Dataset items:

┄┄┄┄┄┄

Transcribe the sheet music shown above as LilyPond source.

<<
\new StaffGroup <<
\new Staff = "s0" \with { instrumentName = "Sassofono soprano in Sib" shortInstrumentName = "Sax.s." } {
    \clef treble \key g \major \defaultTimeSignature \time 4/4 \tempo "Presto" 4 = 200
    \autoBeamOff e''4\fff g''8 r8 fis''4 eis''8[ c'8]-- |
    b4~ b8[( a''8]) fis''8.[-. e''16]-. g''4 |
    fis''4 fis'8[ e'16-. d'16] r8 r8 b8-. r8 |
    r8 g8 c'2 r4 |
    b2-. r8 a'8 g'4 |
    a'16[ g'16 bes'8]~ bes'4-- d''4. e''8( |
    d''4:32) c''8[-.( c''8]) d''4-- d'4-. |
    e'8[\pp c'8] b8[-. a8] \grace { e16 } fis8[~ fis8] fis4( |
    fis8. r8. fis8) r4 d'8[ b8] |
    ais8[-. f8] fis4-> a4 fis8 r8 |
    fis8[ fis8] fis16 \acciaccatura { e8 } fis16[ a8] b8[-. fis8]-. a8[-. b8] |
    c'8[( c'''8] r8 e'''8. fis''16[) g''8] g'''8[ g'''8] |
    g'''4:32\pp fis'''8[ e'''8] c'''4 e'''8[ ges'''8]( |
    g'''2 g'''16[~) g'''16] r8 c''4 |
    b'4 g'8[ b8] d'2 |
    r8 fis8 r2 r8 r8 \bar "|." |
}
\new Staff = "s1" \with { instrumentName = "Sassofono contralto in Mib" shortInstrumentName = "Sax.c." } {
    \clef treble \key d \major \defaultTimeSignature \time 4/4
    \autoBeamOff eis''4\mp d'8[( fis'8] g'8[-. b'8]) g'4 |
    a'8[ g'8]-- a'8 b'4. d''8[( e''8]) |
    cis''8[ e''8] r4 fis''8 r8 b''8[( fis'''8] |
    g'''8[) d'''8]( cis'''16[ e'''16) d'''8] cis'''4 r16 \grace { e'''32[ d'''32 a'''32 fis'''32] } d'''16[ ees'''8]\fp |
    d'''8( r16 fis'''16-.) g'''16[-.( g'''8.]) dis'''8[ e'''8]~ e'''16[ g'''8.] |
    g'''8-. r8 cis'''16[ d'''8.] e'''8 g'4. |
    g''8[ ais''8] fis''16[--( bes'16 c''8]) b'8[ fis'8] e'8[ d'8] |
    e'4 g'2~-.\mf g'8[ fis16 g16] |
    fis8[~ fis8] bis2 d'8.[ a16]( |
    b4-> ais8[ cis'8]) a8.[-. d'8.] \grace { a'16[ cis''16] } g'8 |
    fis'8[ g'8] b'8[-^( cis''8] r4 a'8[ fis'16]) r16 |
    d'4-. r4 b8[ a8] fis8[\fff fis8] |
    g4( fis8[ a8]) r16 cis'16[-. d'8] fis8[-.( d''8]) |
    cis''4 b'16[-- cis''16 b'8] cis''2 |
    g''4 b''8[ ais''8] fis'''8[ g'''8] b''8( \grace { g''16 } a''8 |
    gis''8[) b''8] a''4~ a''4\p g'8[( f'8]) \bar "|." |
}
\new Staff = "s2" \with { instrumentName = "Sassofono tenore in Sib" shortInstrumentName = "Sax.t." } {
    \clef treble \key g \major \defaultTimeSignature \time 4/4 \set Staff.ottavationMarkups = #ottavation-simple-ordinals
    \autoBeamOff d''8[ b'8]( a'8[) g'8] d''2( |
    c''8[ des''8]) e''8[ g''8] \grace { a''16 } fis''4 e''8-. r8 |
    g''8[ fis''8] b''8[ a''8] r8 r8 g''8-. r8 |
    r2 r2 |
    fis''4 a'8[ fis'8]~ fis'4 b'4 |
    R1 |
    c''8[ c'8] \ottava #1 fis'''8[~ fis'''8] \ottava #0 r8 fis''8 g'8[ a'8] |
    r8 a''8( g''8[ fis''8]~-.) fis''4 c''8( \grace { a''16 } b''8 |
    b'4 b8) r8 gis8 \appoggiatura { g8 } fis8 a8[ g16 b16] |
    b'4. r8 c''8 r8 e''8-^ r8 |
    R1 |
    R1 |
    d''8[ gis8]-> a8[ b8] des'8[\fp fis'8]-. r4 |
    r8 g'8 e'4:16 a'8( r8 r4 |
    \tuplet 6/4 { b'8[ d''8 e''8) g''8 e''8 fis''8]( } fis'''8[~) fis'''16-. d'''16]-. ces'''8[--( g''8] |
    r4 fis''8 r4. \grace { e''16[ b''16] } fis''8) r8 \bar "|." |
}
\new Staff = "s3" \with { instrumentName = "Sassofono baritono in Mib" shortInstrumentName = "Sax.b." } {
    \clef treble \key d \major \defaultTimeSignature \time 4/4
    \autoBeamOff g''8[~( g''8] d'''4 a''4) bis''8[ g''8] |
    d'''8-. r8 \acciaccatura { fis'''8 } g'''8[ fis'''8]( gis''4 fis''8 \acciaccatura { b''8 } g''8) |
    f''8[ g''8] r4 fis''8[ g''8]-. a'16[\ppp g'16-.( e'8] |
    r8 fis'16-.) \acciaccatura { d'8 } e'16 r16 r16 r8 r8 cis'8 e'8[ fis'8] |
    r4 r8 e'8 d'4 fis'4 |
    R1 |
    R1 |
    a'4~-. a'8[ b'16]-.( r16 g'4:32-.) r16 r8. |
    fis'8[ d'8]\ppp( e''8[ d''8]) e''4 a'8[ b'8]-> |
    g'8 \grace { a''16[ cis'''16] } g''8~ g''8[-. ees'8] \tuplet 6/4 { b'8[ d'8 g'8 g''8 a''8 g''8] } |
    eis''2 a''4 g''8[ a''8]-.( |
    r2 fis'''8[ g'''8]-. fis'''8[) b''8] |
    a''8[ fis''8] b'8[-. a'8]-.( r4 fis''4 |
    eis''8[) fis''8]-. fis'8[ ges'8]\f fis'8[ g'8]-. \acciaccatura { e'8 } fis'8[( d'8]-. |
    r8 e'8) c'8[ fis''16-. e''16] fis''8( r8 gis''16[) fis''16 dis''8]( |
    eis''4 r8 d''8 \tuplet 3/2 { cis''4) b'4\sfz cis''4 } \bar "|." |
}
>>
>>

┄┄┄┄┄┄

**Exercise details**. Pull out every line of the entries that contains the string "with".

**Reply to the task**.
\new Staff = "s0" \with { instrumentName = "Sassofono soprano in Sib" shortInstrumentName = "Sax.s." } {
\new Staff = "s1" \with { instrumentName = "Sassofono contralto in Mib" shortInstrumentName = "Sax.c." } {
\new Staff = "s2" \with { instrumentName = "Sassofono tenore in Sib" shortInstrumentName = "Sax.t." } {
\new Staff = "s3" \with { instrumentName = "Sassofono baritono in Mib" shortInstrumentName = "Sax.b." } {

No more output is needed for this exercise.